Content starts

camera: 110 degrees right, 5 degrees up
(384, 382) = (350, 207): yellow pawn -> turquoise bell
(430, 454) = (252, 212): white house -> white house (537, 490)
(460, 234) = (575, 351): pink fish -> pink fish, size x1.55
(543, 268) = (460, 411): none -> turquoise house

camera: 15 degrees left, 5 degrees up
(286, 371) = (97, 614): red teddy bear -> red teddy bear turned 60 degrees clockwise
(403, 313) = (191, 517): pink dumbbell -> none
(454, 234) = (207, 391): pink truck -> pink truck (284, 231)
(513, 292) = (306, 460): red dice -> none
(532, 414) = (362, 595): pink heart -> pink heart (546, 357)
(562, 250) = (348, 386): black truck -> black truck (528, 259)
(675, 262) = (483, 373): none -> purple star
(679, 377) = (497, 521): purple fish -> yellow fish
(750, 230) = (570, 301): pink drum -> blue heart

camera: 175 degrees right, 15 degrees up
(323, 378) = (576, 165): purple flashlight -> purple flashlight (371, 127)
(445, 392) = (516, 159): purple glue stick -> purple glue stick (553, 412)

Content ends
Content starts

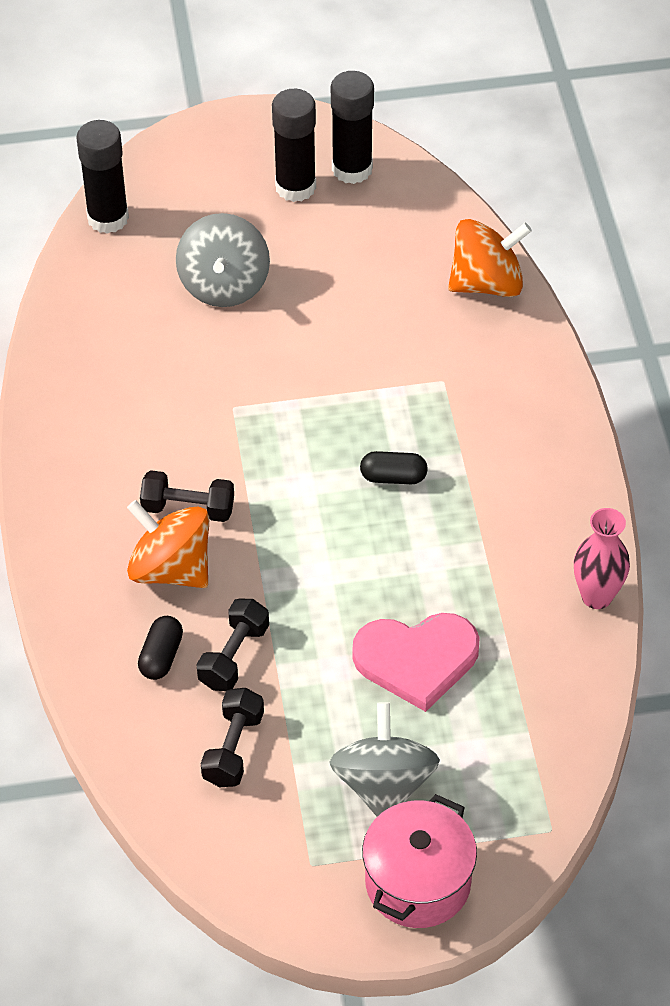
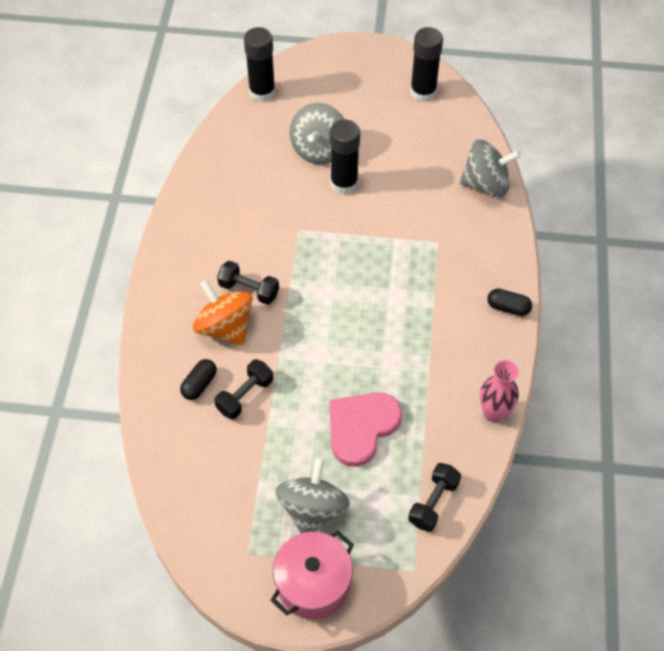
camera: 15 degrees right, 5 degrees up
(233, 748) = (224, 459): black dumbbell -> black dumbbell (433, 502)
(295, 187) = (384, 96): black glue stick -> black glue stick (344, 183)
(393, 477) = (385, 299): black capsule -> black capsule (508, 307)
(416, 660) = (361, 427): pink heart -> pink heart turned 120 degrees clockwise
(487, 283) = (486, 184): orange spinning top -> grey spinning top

Content ends
Content starts

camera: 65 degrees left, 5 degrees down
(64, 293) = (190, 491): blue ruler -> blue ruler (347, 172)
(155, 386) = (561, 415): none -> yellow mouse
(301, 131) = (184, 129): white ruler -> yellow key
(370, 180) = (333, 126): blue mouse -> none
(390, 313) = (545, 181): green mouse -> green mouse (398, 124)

Content ends

▶ TRY IT: Gather up the lines containing the word "right" from these records and copy them.

▶ RESULT FOR THIS TASK:
camera: 110 degrees right, 5 degrees up
camera: 175 degrees right, 15 degrees up
camera: 15 degrees right, 5 degrees up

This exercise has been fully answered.